▸ **About this task**:
Lines with the string "none" in the data below: report how many there are, and write nothing but the number.

▸ **Task data**:
------------------------------------------------
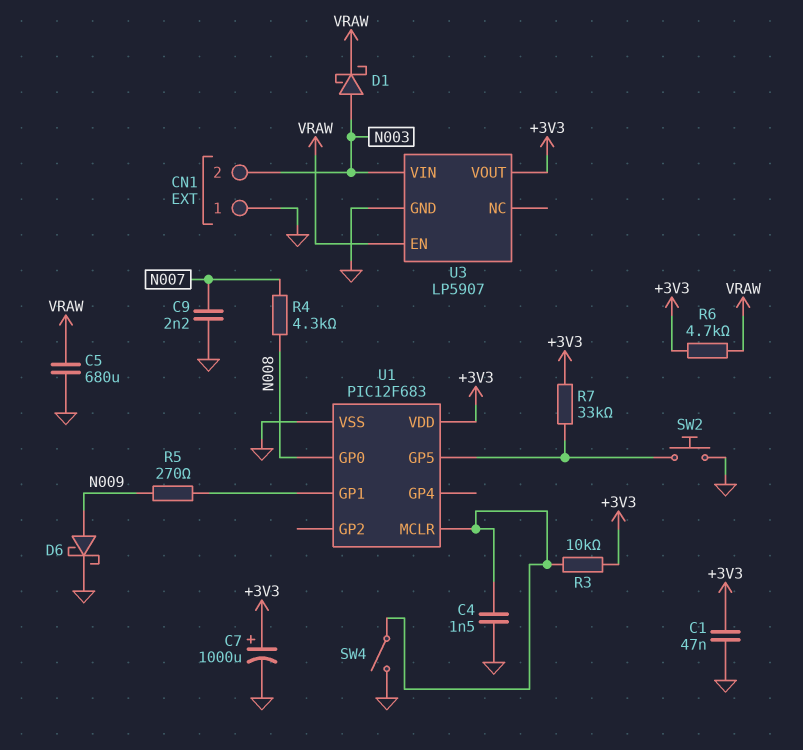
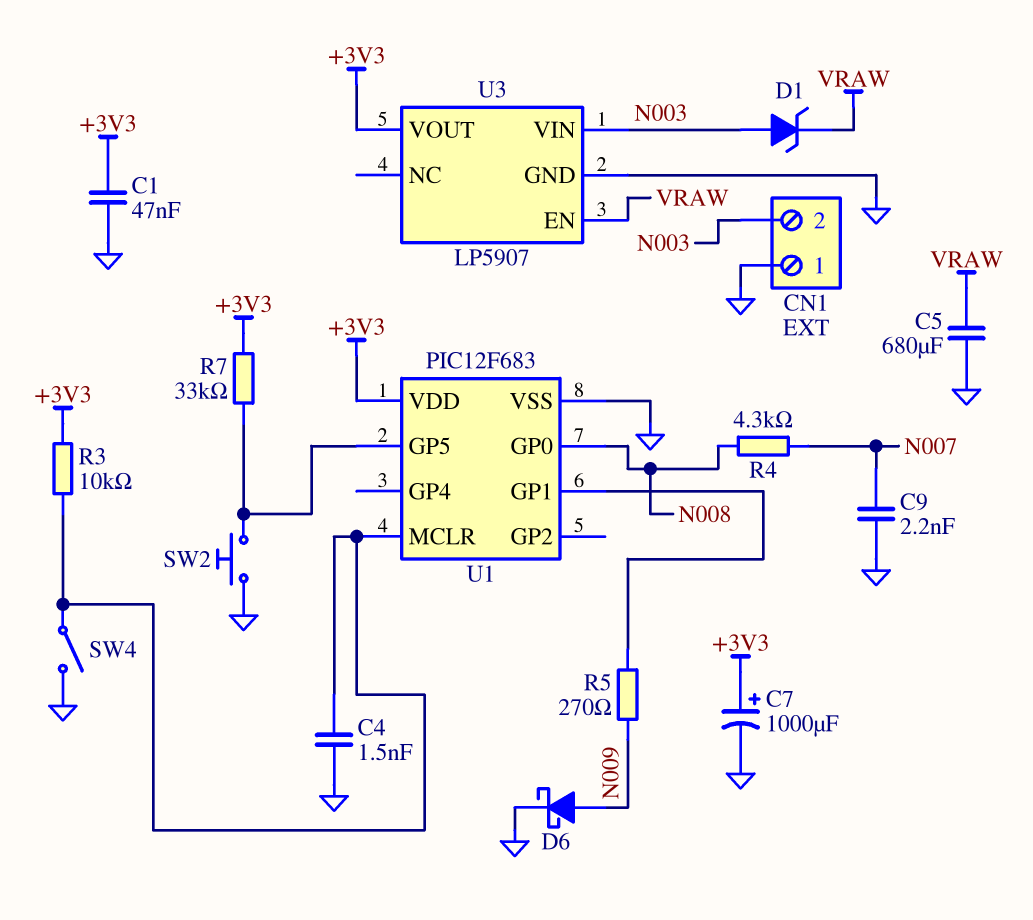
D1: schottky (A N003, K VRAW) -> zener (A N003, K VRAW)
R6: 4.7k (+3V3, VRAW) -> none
------------------------------------------------
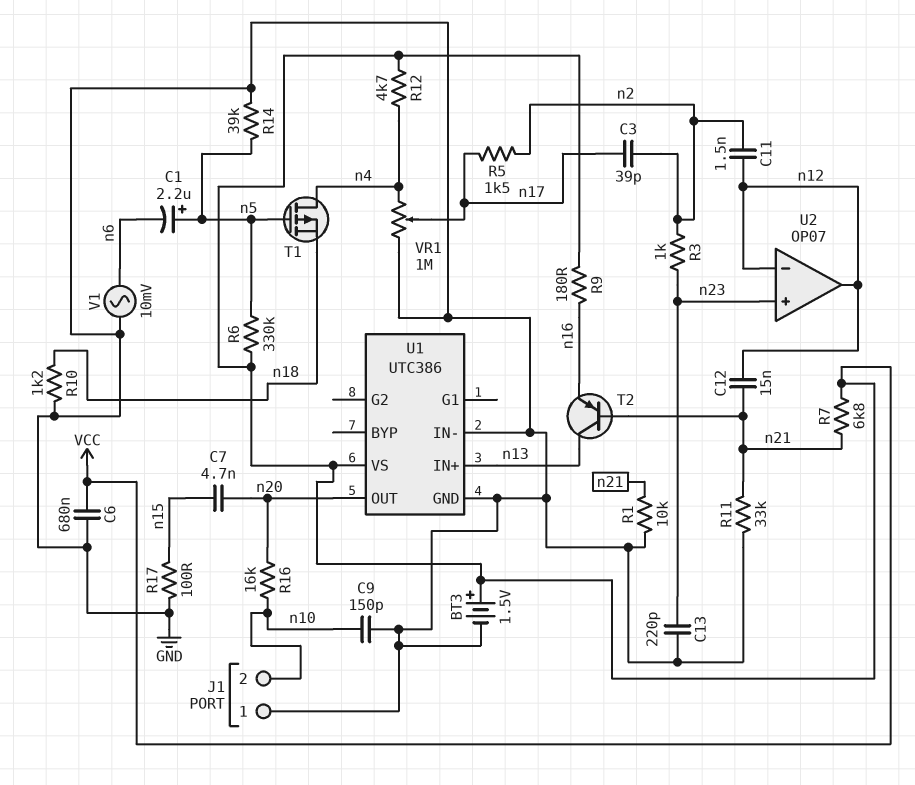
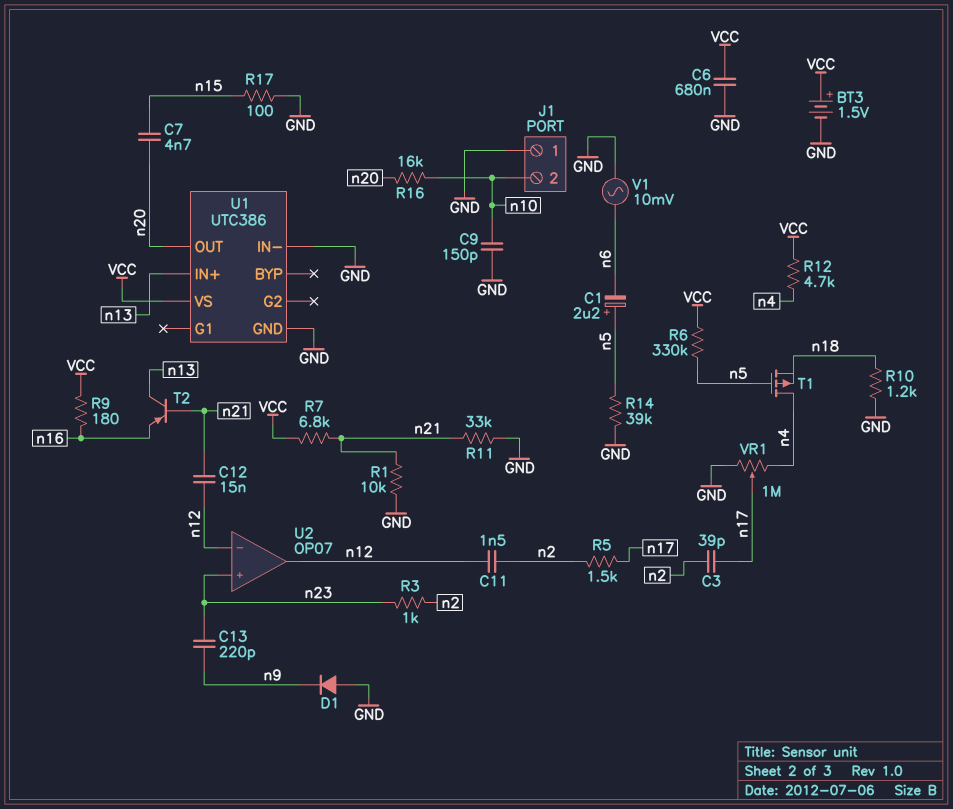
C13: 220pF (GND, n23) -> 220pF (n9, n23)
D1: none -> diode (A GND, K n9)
------------------------------------------------
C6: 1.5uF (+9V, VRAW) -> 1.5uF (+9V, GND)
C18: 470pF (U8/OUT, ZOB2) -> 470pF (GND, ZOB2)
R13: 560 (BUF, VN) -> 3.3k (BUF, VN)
------------------------------------------------
▸ **Response box**:
2